> Work to be completed
Copy every record verbatim but exclude the pictures.

> The input

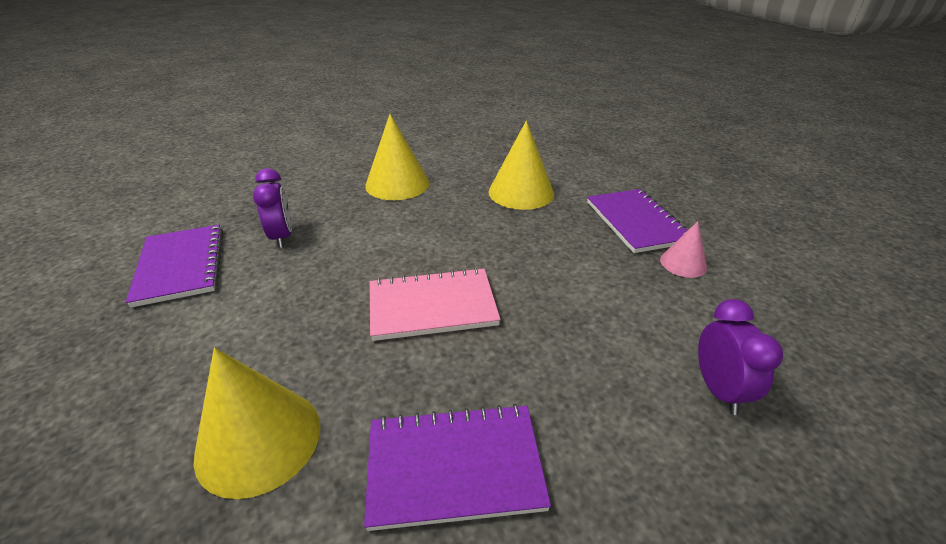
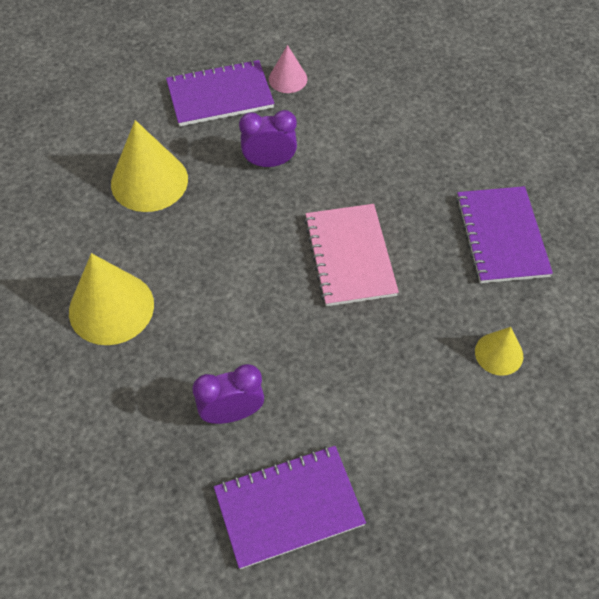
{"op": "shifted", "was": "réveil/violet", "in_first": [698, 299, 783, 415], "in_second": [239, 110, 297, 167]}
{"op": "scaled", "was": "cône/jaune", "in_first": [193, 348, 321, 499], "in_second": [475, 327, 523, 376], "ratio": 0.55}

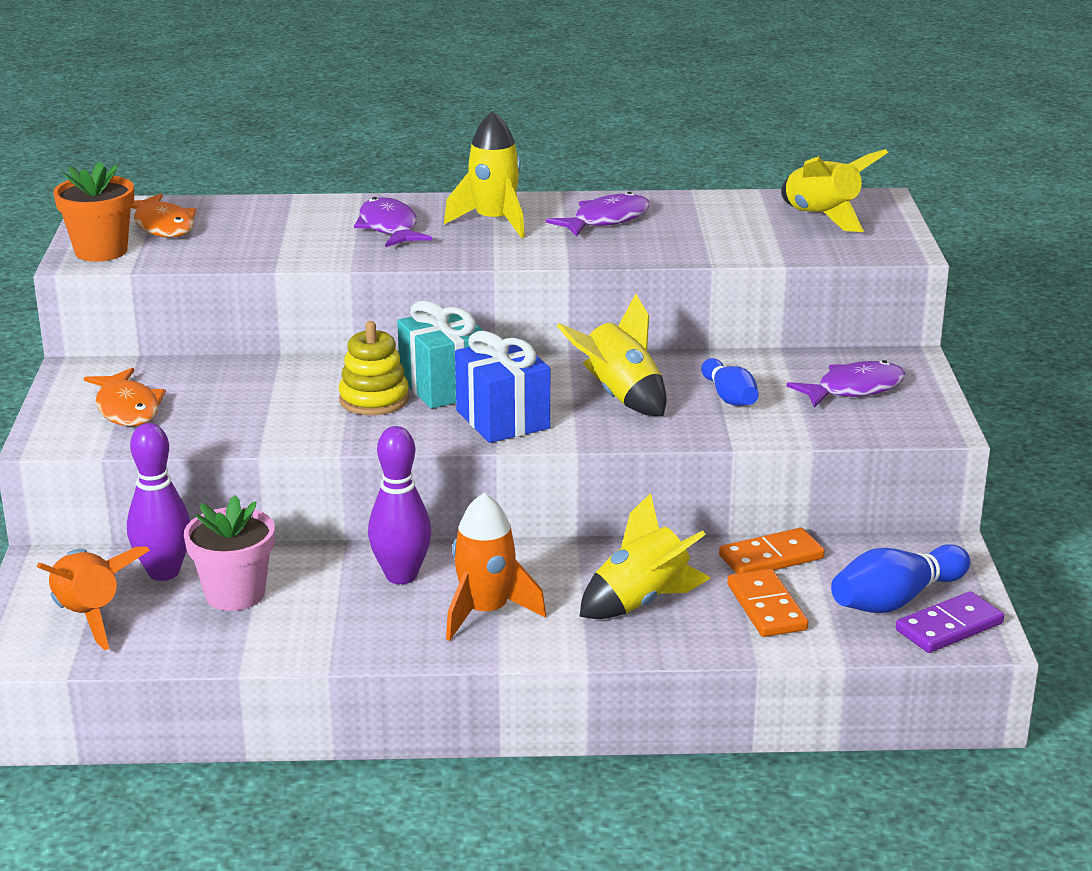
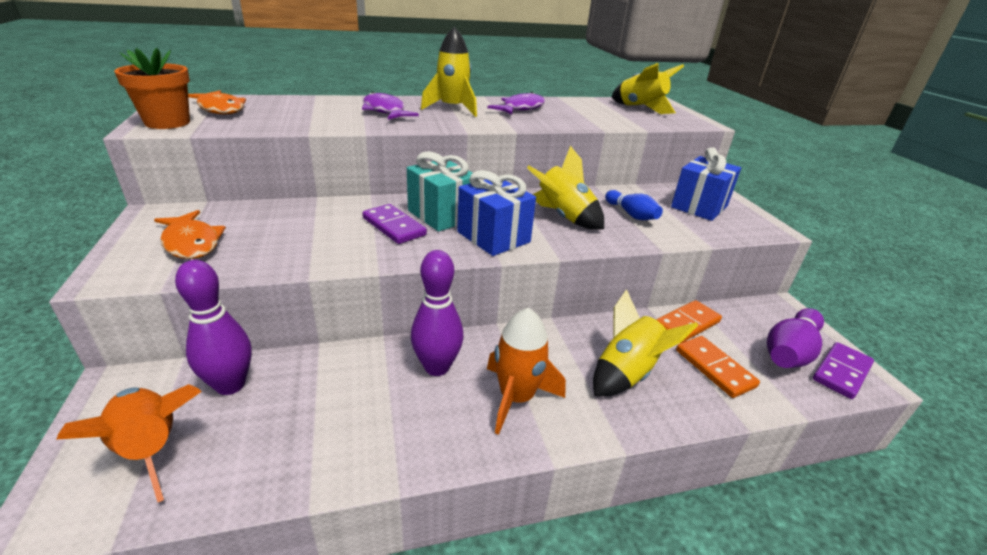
{"op": "gone", "was": "pot de fleurs/rose", "in_first": [184, 495, 275, 611]}
{"op": "swapped", "was": "jouet à empiler/jaune", "now": "domino/violet", "in_first": [339, 321, 409, 415], "in_second": [362, 204, 427, 244]}
{"op": "swapped", "was": "poisson/violet", "now": "cadeau/bleu", "in_first": [787, 360, 906, 408], "in_second": [671, 147, 741, 221]}
{"op": "repainted", "was": "quille/bleu", "now": "quille/violet", "in_first": [831, 544, 970, 613], "in_second": [767, 308, 824, 368]}

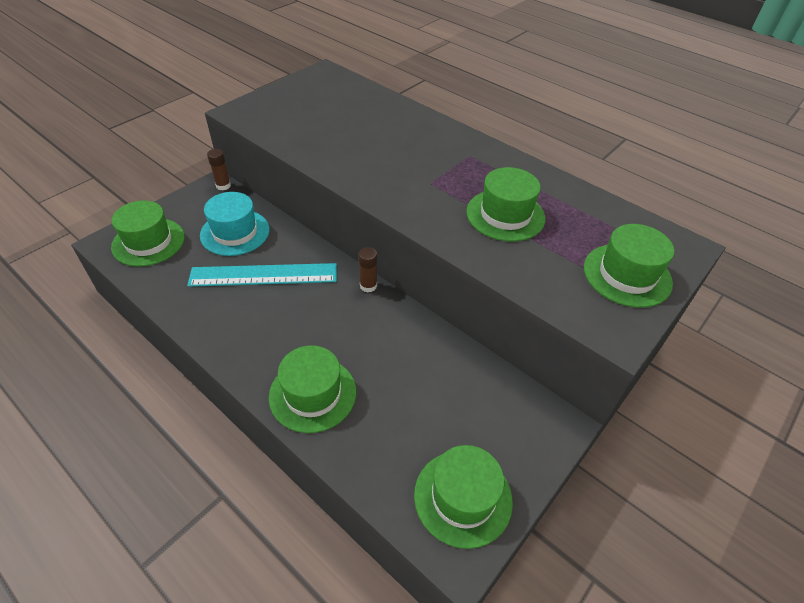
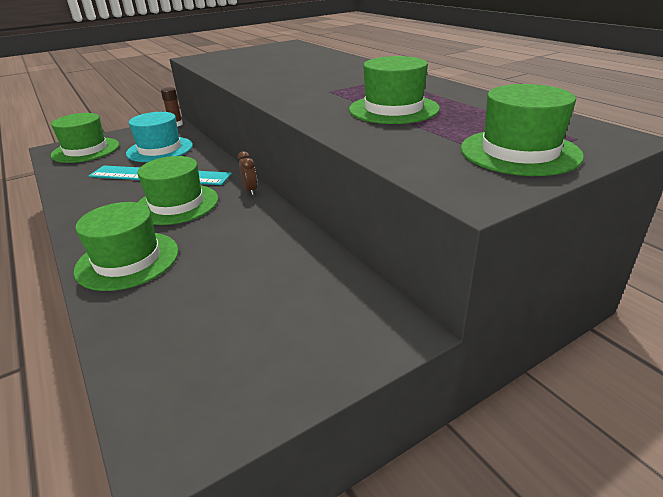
{"op": "shifted", "was": "chapeau/vert", "in_first": [414, 445, 513, 549], "in_second": [137, 156, 218, 225]}
{"op": "swapped", "was": "bâton de colle/marron", "now": "réveil/marron", "in_first": [358, 247, 377, 292], "in_second": [238, 151, 257, 195]}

> Your response
{"op": "shifted", "was": "réveil/violet", "in_first": [698, 299, 783, 415], "in_second": [239, 110, 297, 167]}
{"op": "scaled", "was": "cône/jaune", "in_first": [193, 348, 321, 499], "in_second": [475, 327, 523, 376], "ratio": 0.55}

{"op": "gone", "was": "pot de fleurs/rose", "in_first": [184, 495, 275, 611]}
{"op": "swapped", "was": "jouet à empiler/jaune", "now": "domino/violet", "in_first": [339, 321, 409, 415], "in_second": [362, 204, 427, 244]}
{"op": "swapped", "was": "poisson/violet", "now": "cadeau/bleu", "in_first": [787, 360, 906, 408], "in_second": [671, 147, 741, 221]}
{"op": "repainted", "was": "quille/bleu", "now": "quille/violet", "in_first": [831, 544, 970, 613], "in_second": [767, 308, 824, 368]}

{"op": "shifted", "was": "chapeau/vert", "in_first": [414, 445, 513, 549], "in_second": [137, 156, 218, 225]}
{"op": "swapped", "was": "bâton de colle/marron", "now": "réveil/marron", "in_first": [358, 247, 377, 292], "in_second": [238, 151, 257, 195]}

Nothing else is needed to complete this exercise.